(Work required):
Going through the entries below, work out how many lines have the string "none" in them. Give the number and nothing more.

(Edit tracking data):
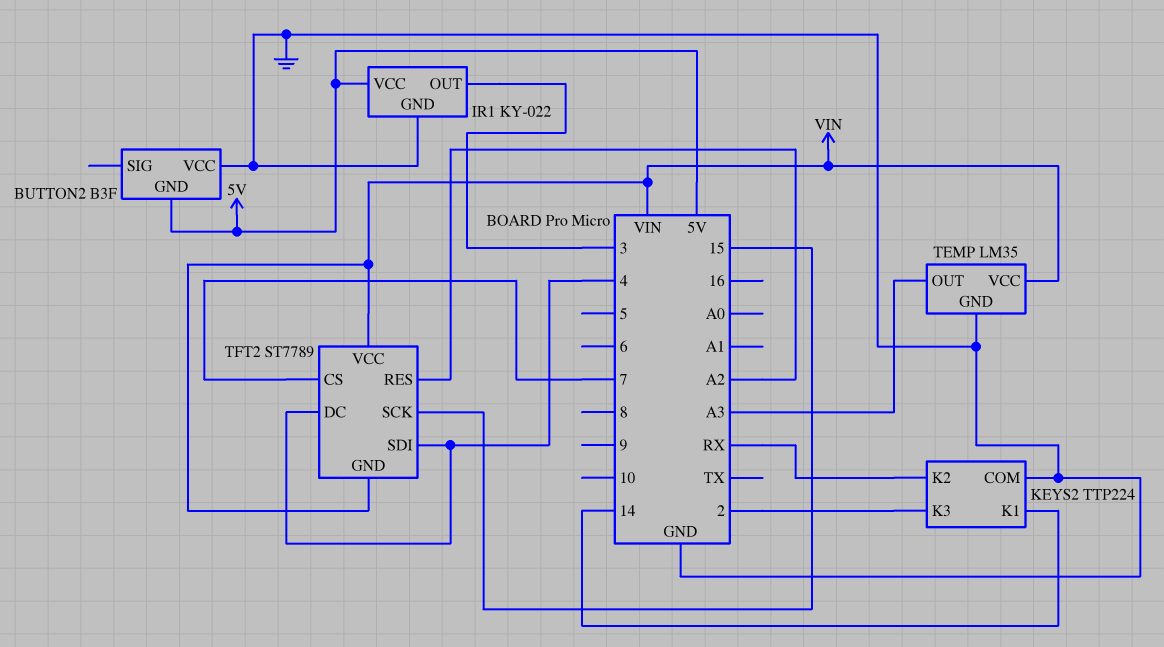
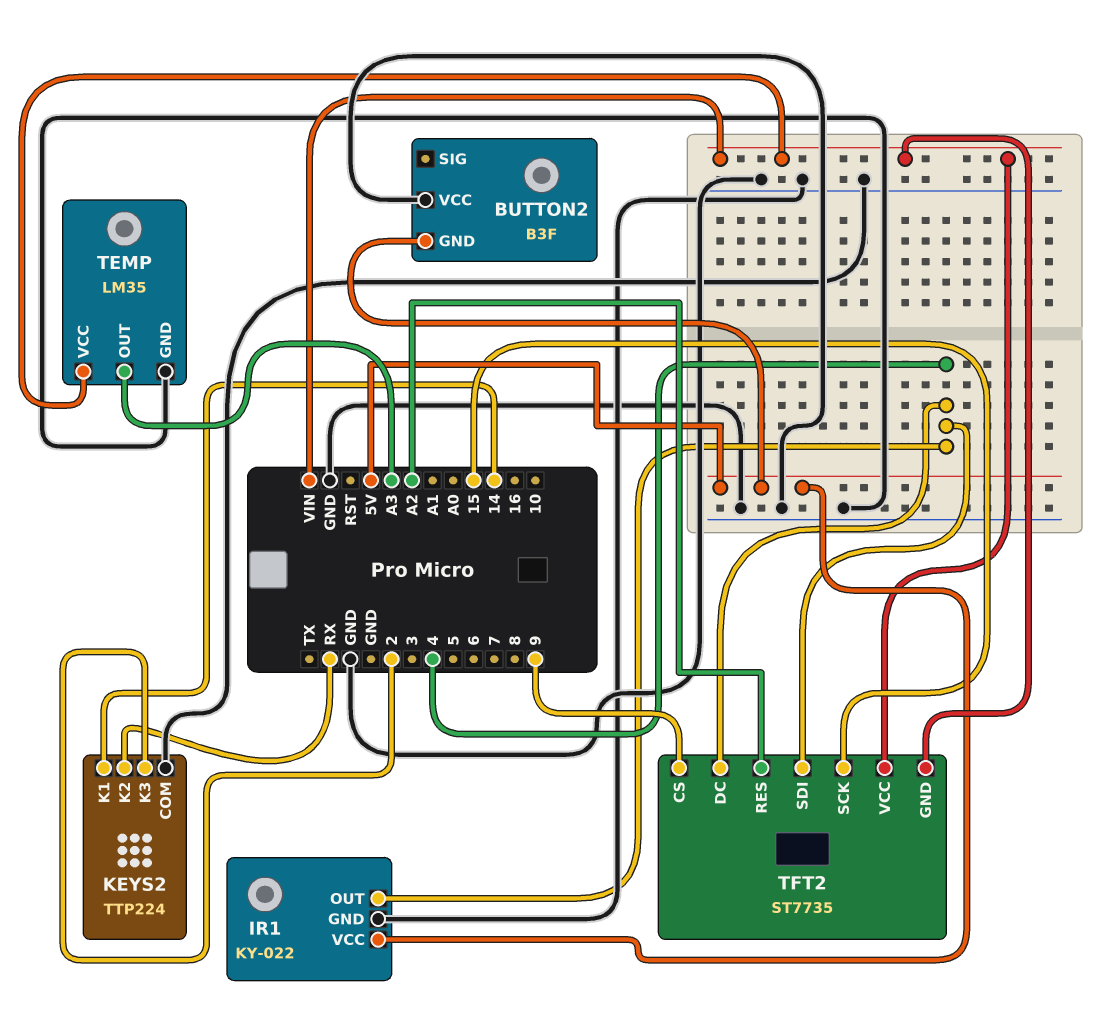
IR1 pin OUT: 3 -> 4
TFT2: ST7789 -> ST7735
TFT2 pin CS: 7 -> 9

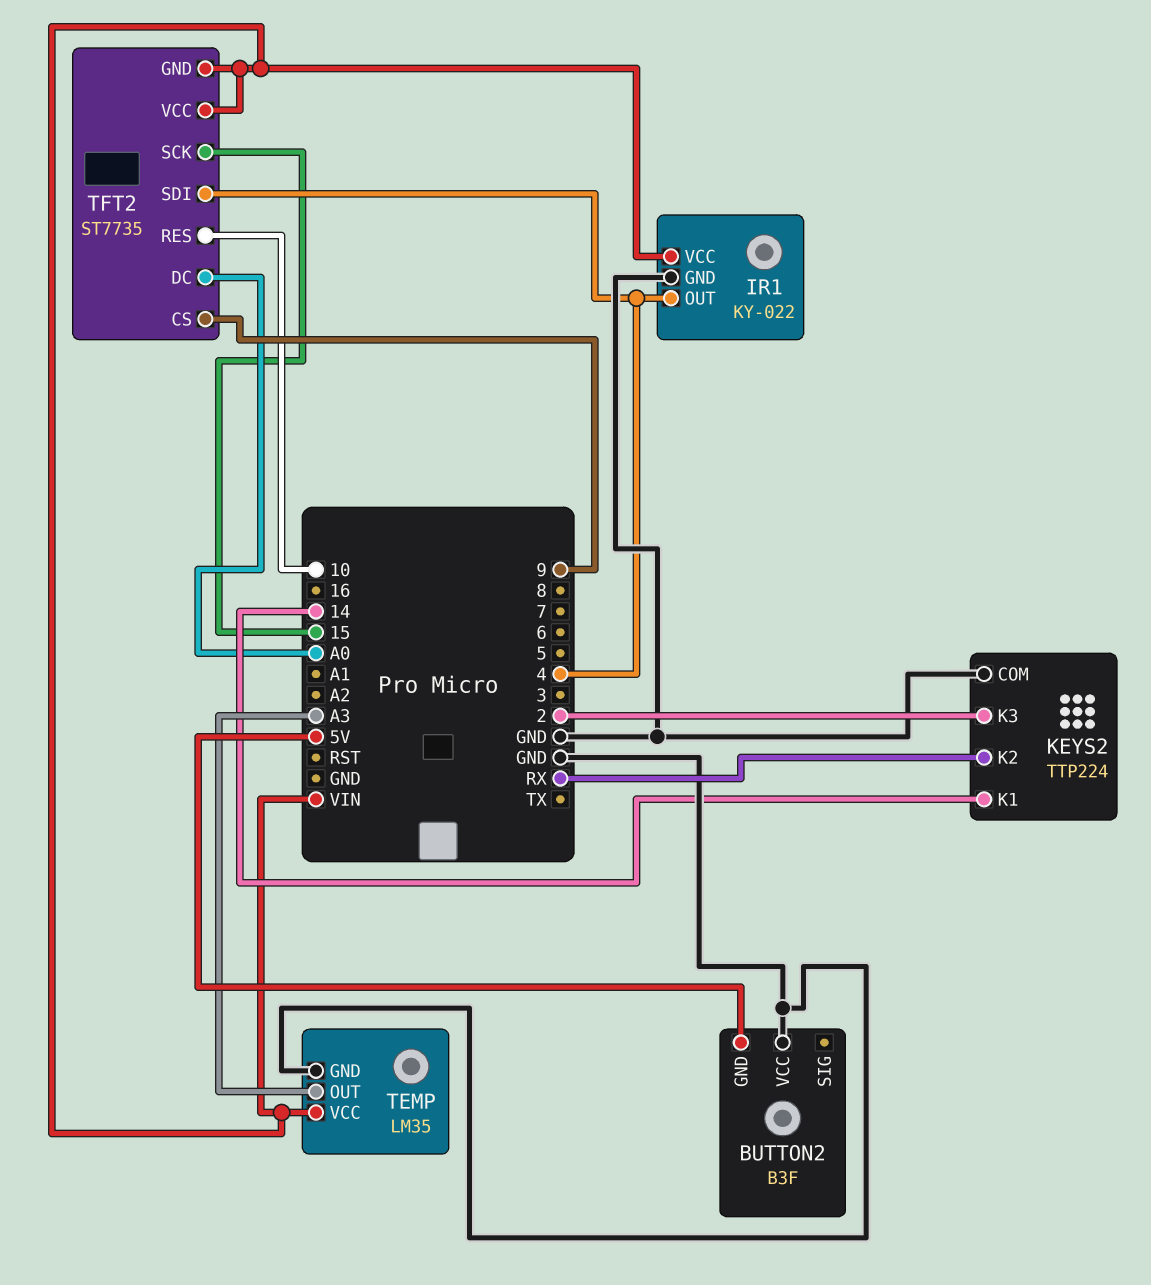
IR1 pin VCC: 5V -> VIN
TFT2 pin DC: 4 -> A0
TFT2 pin RES: A2 -> 10

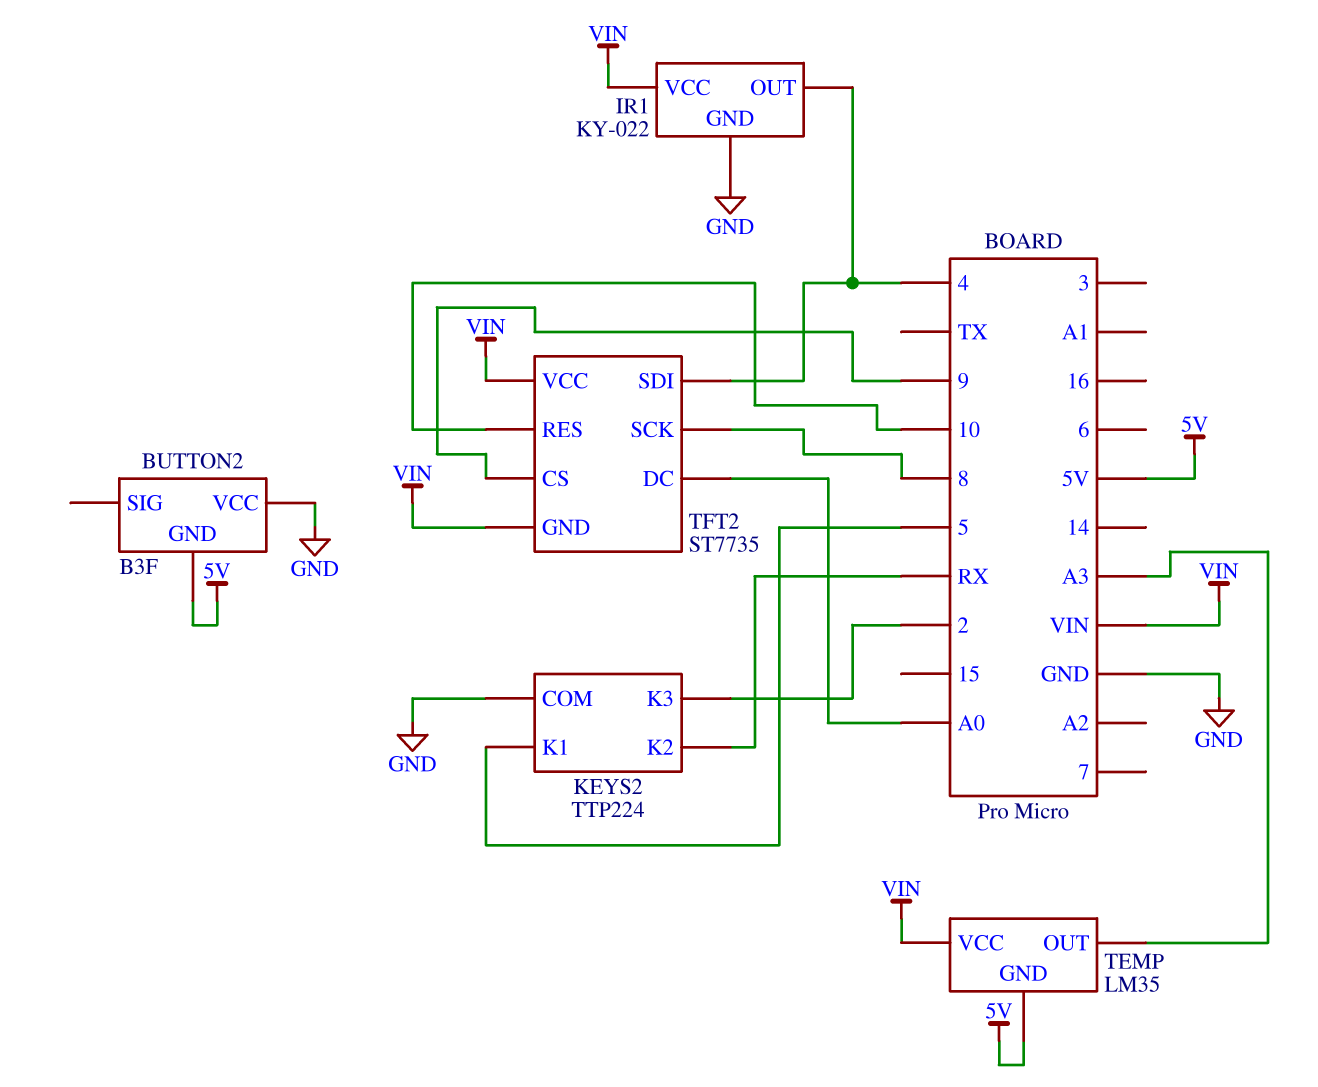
KEYS2 pin K1: 14 -> 5
TEMP pin GND: GND -> 5V
TFT2 pin SCK: 15 -> 8

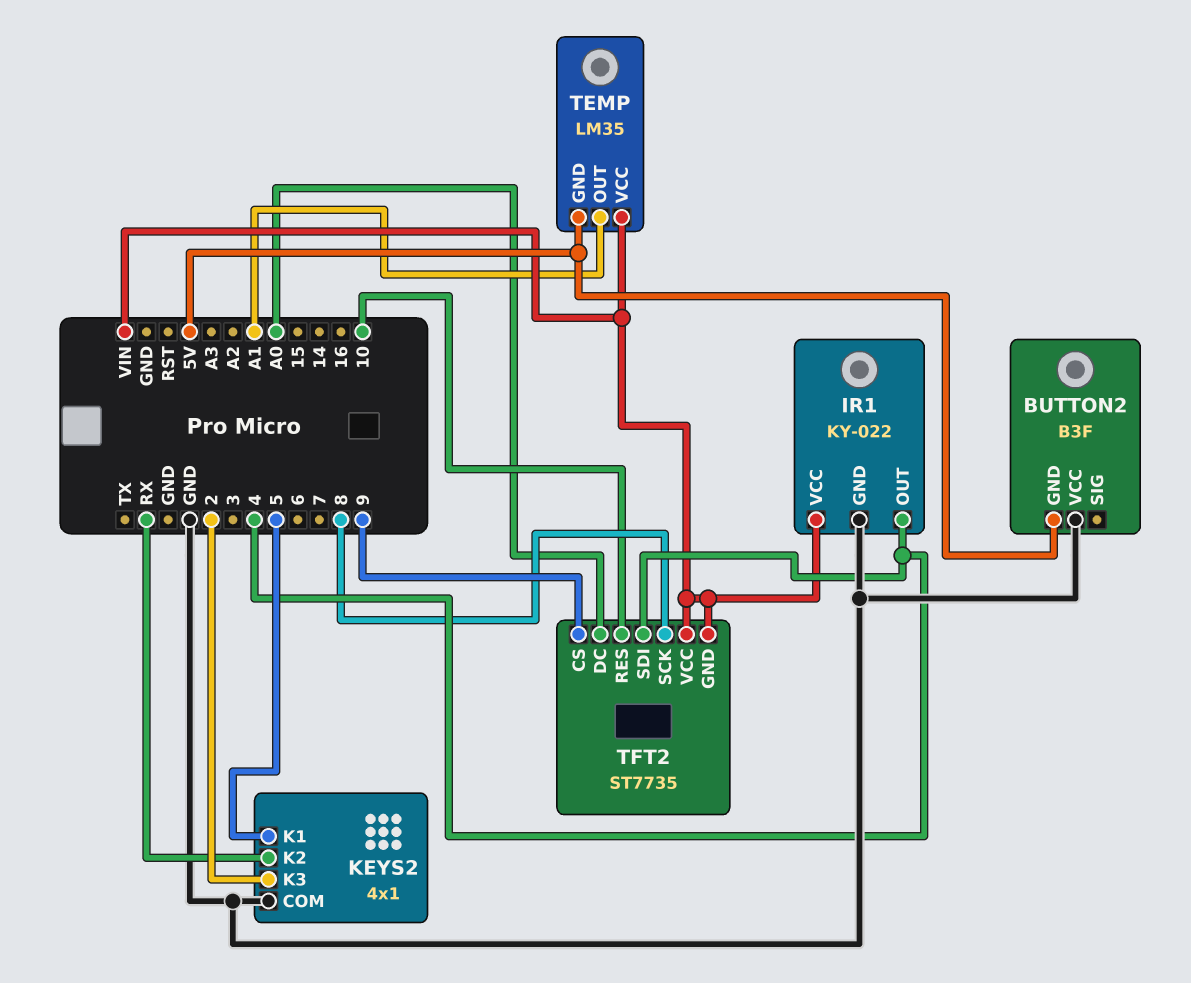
KEYS2: TTP224 -> 4x1
TEMP pin OUT: A3 -> A1

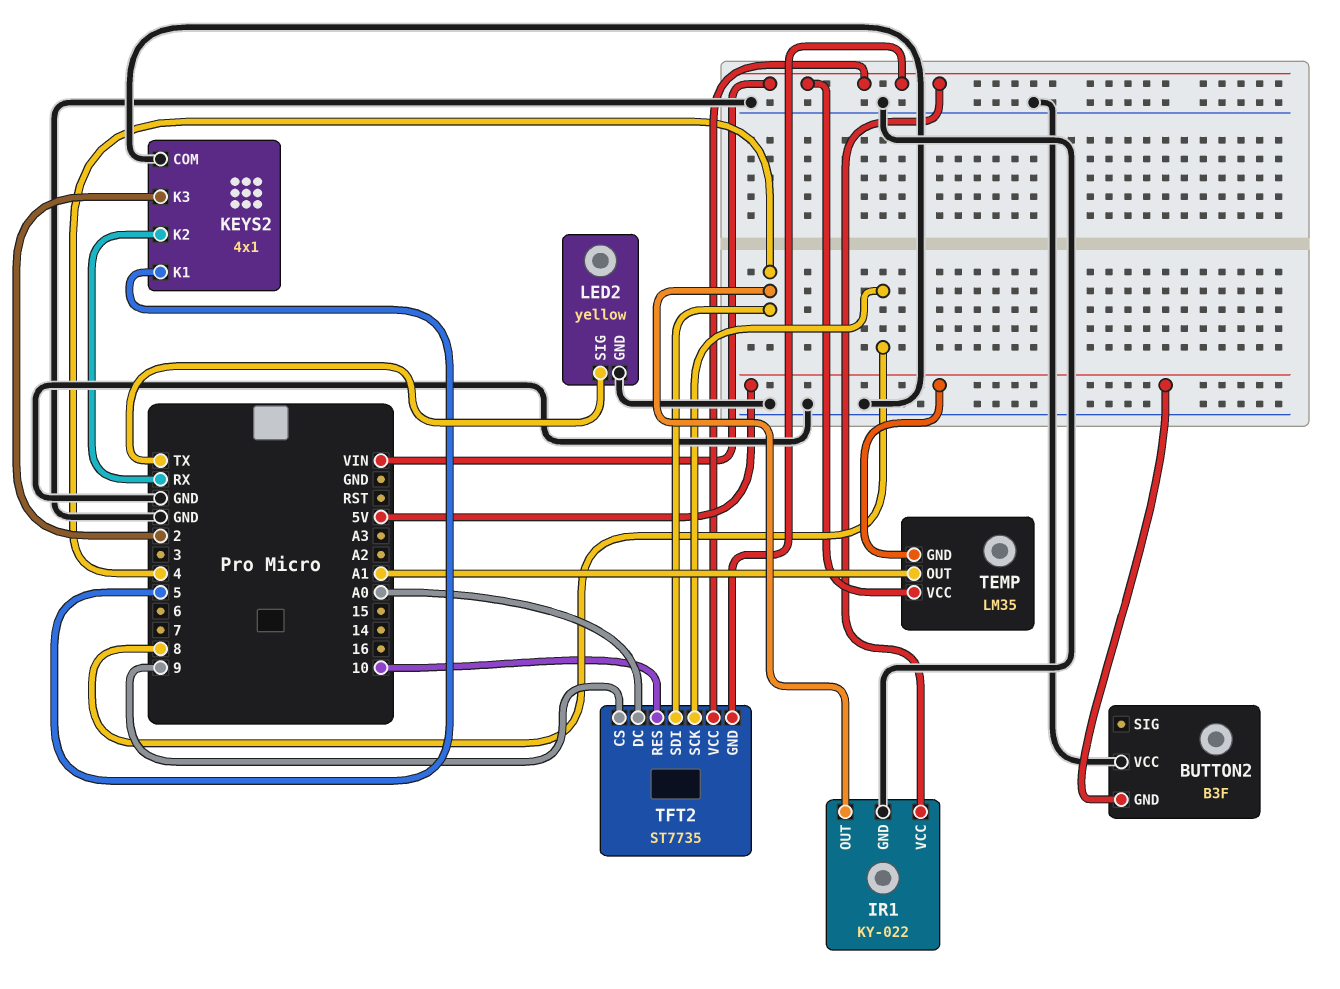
LED2: none -> yellow
LED2 pin GND: none -> GND
LED2 pin SIG: none -> TX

(Solution to this problem):
3